Stored items
--

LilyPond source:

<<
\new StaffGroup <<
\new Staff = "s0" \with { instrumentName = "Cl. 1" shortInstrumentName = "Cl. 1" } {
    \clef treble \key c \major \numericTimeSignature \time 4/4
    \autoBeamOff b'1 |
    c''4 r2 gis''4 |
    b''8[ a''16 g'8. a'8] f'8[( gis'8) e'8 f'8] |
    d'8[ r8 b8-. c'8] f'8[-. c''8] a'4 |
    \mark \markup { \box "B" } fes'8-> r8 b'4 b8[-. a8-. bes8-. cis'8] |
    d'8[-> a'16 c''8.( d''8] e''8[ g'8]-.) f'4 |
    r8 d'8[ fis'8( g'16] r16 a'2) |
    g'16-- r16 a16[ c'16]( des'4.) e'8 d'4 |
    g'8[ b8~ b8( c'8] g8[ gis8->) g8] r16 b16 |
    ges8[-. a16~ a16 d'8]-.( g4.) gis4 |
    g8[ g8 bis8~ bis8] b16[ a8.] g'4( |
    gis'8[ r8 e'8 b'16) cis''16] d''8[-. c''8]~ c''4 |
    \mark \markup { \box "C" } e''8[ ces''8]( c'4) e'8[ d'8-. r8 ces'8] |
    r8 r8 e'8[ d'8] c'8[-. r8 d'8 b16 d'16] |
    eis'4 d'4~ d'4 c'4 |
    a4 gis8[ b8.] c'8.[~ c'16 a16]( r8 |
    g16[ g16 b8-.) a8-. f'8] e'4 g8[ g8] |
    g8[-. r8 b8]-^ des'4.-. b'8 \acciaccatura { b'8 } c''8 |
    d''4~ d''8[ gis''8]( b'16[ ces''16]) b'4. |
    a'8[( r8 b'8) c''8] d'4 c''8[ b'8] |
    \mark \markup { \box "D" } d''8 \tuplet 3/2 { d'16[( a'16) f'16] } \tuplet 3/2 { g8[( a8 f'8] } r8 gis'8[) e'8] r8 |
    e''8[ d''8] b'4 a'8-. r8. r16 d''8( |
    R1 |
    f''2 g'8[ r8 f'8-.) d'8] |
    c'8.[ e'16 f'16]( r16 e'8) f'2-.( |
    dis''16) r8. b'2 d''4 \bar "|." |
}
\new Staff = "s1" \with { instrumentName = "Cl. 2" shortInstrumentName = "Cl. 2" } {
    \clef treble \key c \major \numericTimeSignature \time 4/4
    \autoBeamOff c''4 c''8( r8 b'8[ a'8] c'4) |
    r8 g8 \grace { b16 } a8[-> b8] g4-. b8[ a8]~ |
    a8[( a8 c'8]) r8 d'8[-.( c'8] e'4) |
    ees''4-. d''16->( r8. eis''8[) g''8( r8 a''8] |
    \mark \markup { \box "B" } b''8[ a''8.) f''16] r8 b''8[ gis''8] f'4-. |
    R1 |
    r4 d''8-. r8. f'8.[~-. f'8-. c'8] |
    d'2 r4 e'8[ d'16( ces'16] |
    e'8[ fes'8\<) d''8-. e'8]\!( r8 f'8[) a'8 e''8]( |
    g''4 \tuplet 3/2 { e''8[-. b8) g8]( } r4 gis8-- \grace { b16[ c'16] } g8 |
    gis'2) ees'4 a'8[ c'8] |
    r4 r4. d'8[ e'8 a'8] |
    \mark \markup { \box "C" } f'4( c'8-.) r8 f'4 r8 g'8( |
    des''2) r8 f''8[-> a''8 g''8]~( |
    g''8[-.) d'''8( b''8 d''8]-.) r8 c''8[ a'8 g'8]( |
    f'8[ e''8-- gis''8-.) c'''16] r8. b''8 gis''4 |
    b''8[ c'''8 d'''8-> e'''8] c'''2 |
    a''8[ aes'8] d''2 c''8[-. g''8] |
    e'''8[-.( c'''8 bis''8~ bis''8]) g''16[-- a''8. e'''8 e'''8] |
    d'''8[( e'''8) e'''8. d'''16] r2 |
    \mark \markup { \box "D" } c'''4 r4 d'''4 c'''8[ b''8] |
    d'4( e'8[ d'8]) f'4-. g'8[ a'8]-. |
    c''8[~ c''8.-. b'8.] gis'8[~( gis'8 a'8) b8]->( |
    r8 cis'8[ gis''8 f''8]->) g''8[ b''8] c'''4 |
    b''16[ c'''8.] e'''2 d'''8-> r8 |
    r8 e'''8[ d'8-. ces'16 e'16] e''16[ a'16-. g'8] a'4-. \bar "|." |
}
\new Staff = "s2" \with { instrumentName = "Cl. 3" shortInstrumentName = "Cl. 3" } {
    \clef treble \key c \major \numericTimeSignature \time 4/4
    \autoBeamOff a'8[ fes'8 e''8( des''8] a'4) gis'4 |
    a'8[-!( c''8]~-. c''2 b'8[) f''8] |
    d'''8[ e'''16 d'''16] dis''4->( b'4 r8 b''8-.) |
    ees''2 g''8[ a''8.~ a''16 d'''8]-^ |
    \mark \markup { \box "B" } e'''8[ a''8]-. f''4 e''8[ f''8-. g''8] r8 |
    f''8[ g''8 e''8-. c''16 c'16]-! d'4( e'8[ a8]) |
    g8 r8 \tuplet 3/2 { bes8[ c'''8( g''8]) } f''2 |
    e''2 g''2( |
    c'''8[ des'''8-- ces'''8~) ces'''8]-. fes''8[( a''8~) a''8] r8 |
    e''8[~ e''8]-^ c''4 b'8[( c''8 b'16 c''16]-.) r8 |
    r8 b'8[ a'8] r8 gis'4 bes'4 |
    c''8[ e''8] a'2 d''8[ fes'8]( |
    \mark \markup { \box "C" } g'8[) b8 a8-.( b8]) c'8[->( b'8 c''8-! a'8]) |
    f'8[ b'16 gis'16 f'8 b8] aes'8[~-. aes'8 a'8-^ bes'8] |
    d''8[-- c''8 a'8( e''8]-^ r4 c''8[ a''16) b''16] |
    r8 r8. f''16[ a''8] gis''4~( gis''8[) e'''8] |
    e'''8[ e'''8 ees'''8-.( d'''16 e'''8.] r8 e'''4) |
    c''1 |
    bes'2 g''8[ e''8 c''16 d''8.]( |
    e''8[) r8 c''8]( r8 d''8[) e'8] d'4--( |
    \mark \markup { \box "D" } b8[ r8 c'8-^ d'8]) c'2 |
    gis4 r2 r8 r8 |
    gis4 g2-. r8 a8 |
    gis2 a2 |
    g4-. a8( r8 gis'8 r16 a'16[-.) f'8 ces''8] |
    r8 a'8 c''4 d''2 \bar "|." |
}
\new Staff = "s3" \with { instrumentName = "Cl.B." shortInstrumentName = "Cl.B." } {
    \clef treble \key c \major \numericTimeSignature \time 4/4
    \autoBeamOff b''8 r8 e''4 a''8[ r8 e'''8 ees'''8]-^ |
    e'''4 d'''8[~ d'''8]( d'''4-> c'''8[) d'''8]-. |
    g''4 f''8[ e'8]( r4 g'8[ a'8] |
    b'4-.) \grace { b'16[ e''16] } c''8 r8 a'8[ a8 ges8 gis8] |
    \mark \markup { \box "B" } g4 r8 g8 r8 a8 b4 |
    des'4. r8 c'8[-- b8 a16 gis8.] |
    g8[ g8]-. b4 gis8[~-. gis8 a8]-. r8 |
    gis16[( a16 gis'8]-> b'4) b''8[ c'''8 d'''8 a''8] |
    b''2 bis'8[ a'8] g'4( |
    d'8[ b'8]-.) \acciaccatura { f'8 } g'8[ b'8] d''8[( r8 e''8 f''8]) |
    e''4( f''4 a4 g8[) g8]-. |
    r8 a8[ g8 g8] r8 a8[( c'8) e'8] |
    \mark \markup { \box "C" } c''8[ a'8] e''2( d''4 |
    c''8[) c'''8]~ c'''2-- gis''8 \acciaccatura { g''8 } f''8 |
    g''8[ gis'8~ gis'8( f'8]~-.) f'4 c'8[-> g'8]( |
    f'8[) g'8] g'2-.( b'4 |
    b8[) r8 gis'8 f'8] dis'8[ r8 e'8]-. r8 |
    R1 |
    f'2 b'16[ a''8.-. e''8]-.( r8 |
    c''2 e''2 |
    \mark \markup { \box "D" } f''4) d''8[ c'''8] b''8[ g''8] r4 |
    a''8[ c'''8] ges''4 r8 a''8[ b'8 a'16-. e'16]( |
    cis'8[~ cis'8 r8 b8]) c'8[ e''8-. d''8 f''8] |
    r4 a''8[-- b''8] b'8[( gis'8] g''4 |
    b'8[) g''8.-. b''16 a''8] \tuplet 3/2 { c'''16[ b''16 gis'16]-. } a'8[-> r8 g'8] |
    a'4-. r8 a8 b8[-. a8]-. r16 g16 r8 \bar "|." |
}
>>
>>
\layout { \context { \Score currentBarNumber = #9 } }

--

Please collect every line of the material above that contains the string "grace", copying each line in full.

    r8 g8 \grace { b16 } a8[-> b8] g4-. b8[ a8]~ |
    g''4 \tuplet 3/2 { e''8[-. b8) g8]( } r4 gis8-- \grace { b16[ c'16] } g8 |
    b'4-.) \grace { b'16[ e''16] } c''8 r8 a'8[ a8 ges8 gis8] |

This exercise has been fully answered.